◆ Task requirements ◆
Copying exactly, give the lines in the material below from the one with "R7: 430k (ADJ, GND) -> 430k (AMP, GND)" to the one with "IC8: buffer CD4050", ends included, and nothing besides.

◆ Exercise materials ◆
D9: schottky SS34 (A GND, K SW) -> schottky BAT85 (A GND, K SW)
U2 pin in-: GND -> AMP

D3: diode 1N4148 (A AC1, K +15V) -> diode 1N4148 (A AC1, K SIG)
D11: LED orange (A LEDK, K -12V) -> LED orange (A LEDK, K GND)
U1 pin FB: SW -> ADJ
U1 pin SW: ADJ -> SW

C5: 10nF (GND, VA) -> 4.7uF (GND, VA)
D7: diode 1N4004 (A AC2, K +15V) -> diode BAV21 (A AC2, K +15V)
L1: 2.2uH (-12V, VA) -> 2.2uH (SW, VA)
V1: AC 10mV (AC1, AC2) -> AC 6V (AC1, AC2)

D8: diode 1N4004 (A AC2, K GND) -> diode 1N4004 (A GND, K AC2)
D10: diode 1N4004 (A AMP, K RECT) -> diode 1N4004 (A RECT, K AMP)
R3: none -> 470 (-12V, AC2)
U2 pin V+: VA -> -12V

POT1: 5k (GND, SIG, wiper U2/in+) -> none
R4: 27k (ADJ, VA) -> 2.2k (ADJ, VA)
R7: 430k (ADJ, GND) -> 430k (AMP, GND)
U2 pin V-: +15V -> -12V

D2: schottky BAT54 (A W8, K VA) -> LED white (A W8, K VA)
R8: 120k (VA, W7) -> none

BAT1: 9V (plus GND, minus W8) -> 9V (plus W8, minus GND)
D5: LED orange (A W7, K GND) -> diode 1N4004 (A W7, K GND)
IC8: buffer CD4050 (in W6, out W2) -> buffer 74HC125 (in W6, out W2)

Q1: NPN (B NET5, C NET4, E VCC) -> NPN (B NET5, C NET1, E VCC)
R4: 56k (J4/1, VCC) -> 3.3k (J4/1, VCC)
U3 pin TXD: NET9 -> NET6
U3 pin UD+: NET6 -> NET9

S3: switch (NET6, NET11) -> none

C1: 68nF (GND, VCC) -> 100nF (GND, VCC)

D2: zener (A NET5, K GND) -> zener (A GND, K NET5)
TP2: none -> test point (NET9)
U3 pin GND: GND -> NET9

◆ Solution to this problem ◆
R7: 430k (ADJ, GND) -> 430k (AMP, GND)
U2 pin V-: +15V -> -12V

D2: schottky BAT54 (A W8, K VA) -> LED white (A W8, K VA)
R8: 120k (VA, W7) -> none

BAT1: 9V (plus GND, minus W8) -> 9V (plus W8, minus GND)
D5: LED orange (A W7, K GND) -> diode 1N4004 (A W7, K GND)
IC8: buffer CD4050 (in W6, out W2) -> buffer 74HC125 (in W6, out W2)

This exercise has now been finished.